▶ [Collected data entries]:
(begin)
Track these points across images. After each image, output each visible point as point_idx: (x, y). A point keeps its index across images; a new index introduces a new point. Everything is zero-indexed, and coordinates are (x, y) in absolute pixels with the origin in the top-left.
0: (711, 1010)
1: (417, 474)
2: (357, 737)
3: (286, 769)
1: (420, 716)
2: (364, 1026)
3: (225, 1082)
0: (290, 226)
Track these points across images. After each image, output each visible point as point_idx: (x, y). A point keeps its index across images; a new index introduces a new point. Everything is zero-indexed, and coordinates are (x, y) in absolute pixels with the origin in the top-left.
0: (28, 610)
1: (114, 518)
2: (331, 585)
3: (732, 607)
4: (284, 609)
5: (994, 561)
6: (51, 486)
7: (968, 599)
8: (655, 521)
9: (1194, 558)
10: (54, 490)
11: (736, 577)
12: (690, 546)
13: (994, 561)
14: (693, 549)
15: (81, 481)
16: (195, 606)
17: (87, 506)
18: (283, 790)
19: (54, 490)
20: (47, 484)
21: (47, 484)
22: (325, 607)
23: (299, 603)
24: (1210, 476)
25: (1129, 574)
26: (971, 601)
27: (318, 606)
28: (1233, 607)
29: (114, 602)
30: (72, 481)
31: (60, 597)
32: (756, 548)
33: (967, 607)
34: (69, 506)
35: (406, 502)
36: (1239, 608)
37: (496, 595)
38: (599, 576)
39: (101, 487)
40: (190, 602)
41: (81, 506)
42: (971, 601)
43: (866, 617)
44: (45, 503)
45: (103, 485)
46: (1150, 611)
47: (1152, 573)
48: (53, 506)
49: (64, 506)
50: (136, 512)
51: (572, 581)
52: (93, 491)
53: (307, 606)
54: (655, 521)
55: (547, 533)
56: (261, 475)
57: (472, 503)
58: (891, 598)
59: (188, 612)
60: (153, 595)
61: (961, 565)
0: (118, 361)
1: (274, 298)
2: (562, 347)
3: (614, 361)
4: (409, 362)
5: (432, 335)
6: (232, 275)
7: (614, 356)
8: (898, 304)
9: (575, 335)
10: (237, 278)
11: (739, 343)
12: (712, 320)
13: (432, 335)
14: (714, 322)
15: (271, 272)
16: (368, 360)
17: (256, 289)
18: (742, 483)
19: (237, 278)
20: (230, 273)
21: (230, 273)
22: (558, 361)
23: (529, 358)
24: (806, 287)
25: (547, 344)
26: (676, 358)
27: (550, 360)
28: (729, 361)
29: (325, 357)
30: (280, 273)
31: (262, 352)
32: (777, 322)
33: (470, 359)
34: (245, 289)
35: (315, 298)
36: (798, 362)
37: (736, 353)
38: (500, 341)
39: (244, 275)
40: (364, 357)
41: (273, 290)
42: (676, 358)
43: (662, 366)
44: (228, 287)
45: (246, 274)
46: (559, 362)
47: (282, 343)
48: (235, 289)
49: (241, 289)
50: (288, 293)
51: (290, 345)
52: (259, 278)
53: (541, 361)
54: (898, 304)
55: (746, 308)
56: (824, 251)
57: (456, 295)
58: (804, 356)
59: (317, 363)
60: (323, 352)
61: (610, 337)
(end)
▶ [EXERCISE OBJECTIVE]: Format everything from the start of the rows down to the line containing "0: (290, 226)" as a numbered list, leaving out any blank lines.

▶ [WRITTEN REPLY]:
1. Track these points across images. After each image, output each visible point as point_idx: (x, y). A point keeps its index across images; a new index introduces a new point. Everything is zero-indexed, and coordinates are (x, y) in absolute pixels with the origin in the top-left.
2. 0: (711, 1010)
3. 1: (417, 474)
4. 2: (357, 737)
5. 3: (286, 769)
6. 1: (420, 716)
7. 2: (364, 1026)
8. 3: (225, 1082)
9. 0: (290, 226)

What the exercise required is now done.